## WORK TASK:
Every line below from the one with "(555, 221) = (485, 476): orange" through the one with "(433, 323) = (382, 458): grey" should be retyped exactly, both ends included; no other lines and no pictures.

## RECORDS SUPPLIED:
*****

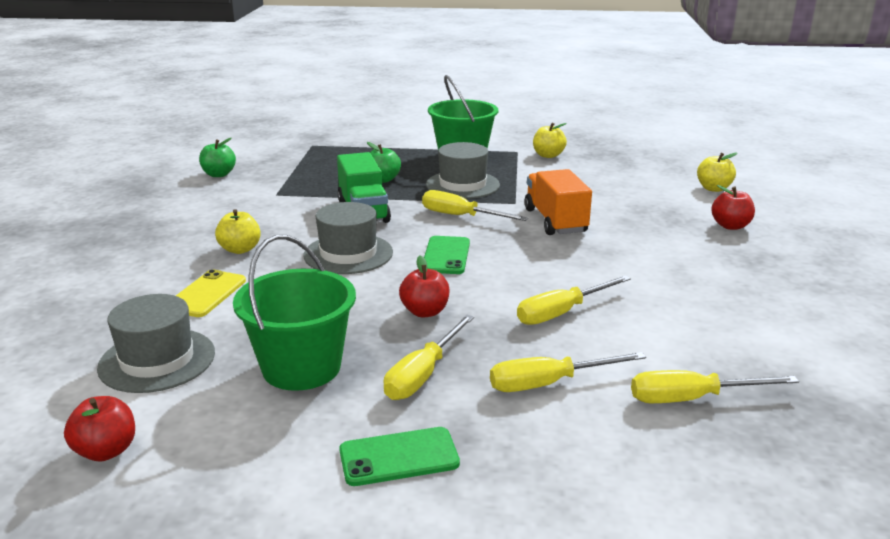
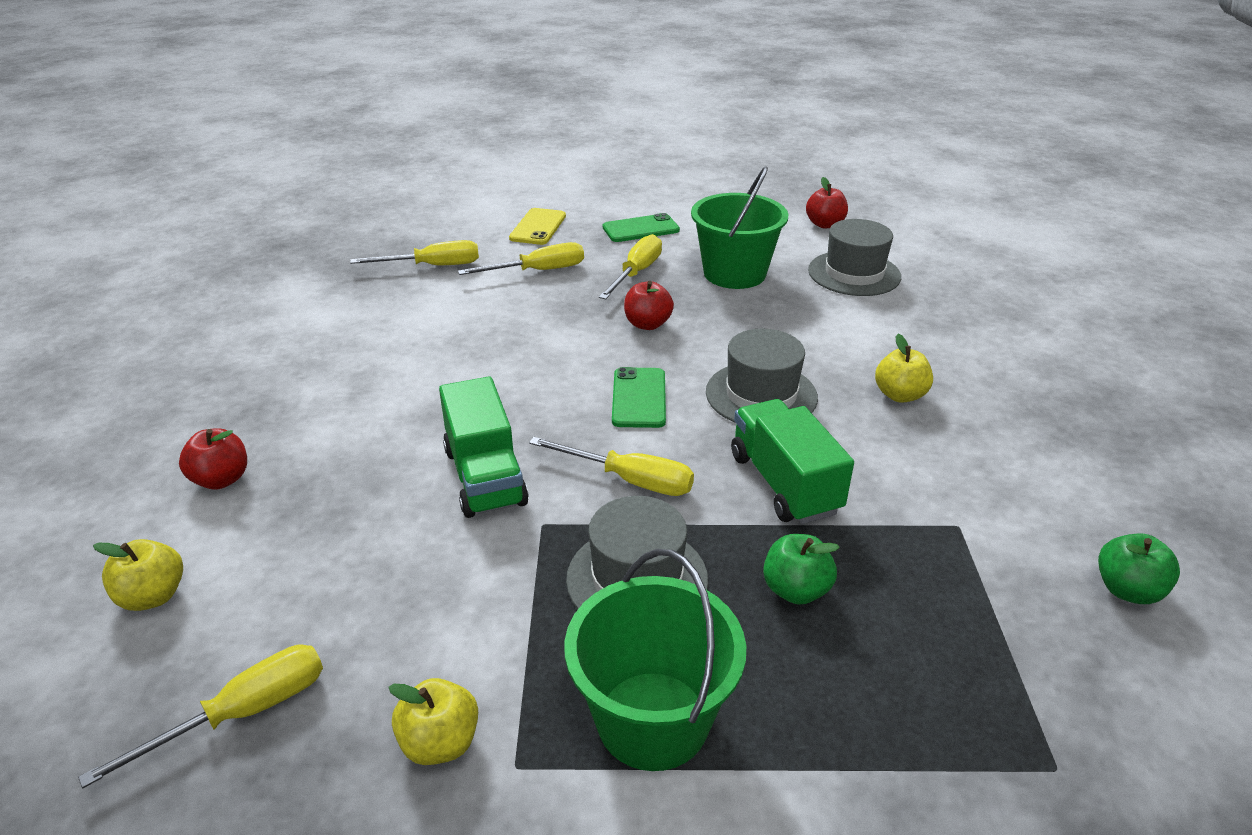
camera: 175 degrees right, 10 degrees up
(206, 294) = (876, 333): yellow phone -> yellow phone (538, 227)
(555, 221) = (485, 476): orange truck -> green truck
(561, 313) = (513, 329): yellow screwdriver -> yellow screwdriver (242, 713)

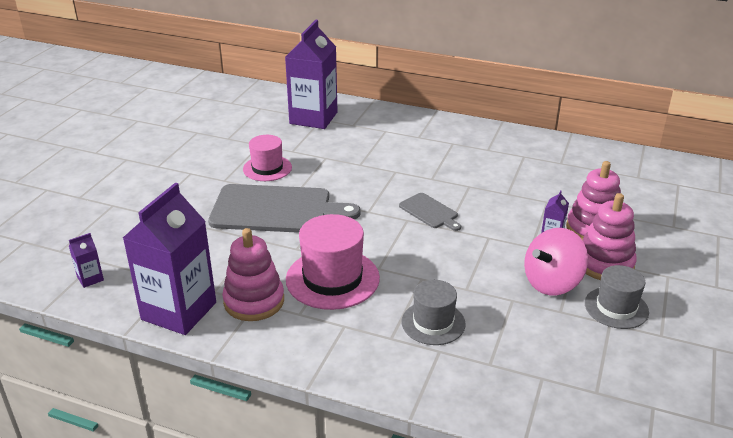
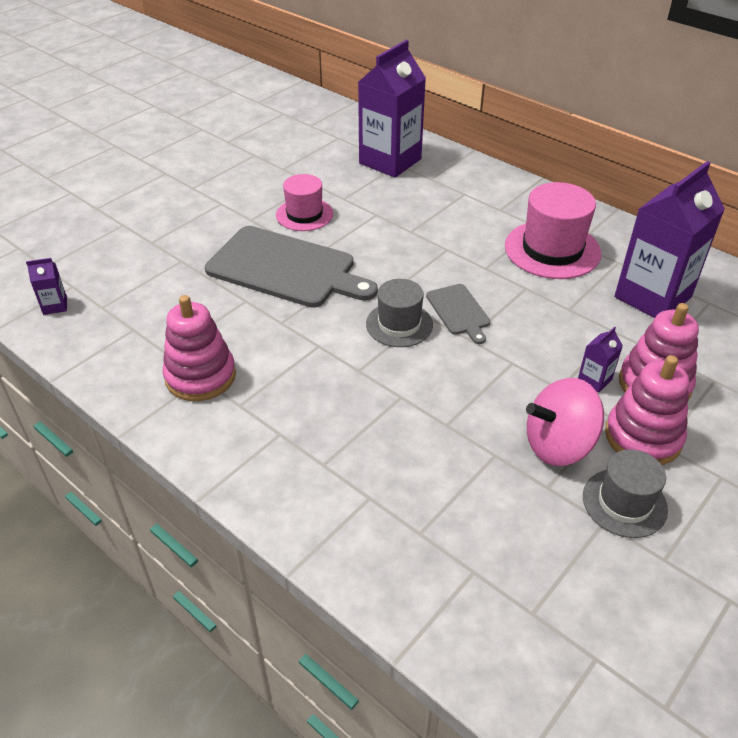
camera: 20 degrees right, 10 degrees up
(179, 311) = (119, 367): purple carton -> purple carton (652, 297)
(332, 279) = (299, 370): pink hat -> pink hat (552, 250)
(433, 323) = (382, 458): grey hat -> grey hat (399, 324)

*****

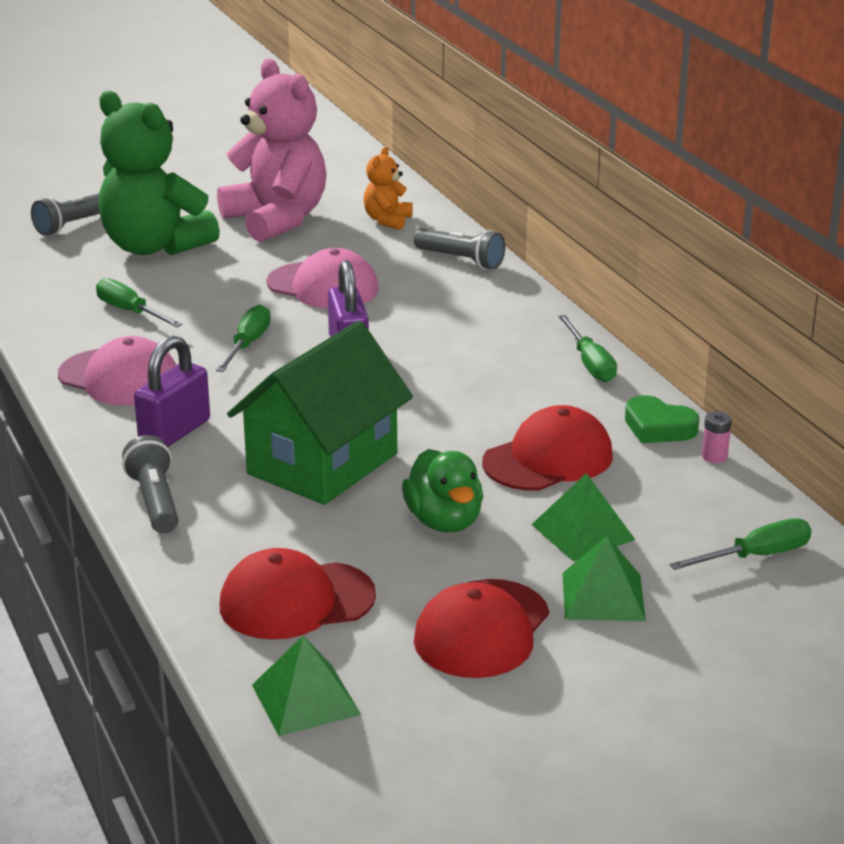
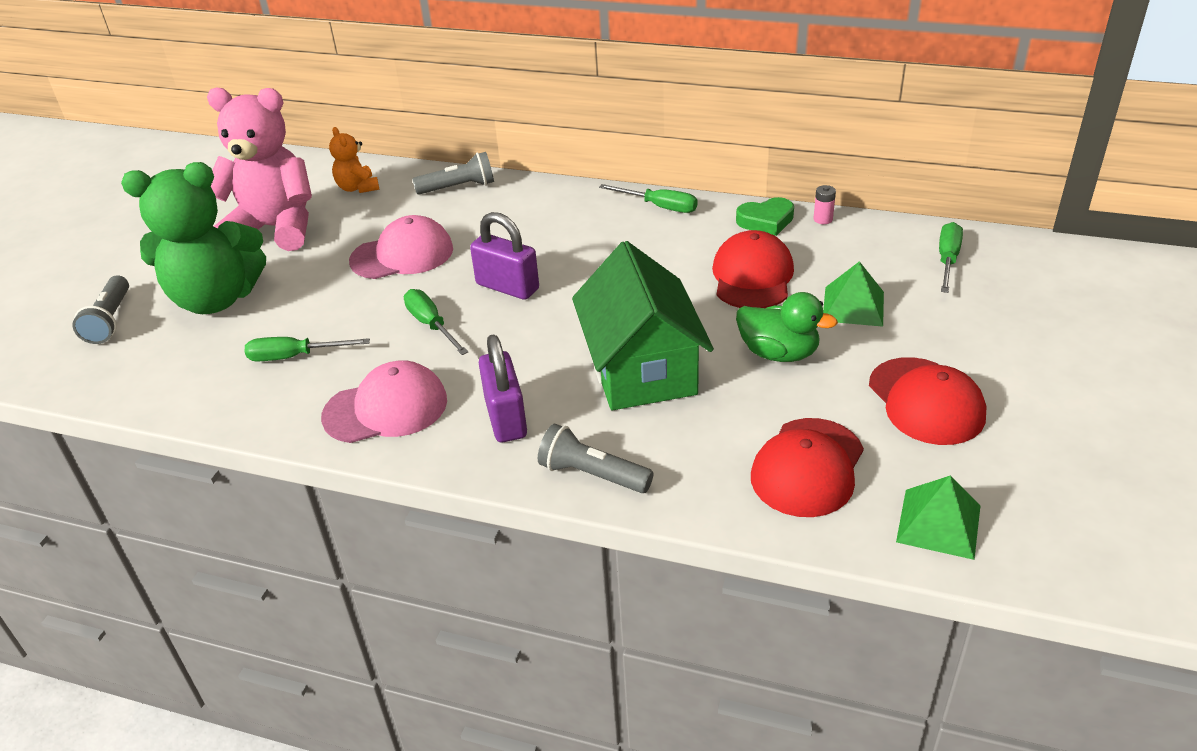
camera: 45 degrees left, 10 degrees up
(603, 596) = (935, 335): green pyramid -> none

*****

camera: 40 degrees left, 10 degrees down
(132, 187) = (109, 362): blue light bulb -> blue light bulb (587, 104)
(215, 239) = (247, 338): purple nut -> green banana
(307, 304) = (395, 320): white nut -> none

*****

## ANSWER FOR THIS EXERCISE:
(555, 221) = (485, 476): orange truck -> green truck
(561, 313) = (513, 329): yellow screwdriver -> yellow screwdriver (242, 713)

camera: 20 degrees right, 10 degrees up
(179, 311) = (119, 367): purple carton -> purple carton (652, 297)
(332, 279) = (299, 370): pink hat -> pink hat (552, 250)
(433, 323) = (382, 458): grey hat -> grey hat (399, 324)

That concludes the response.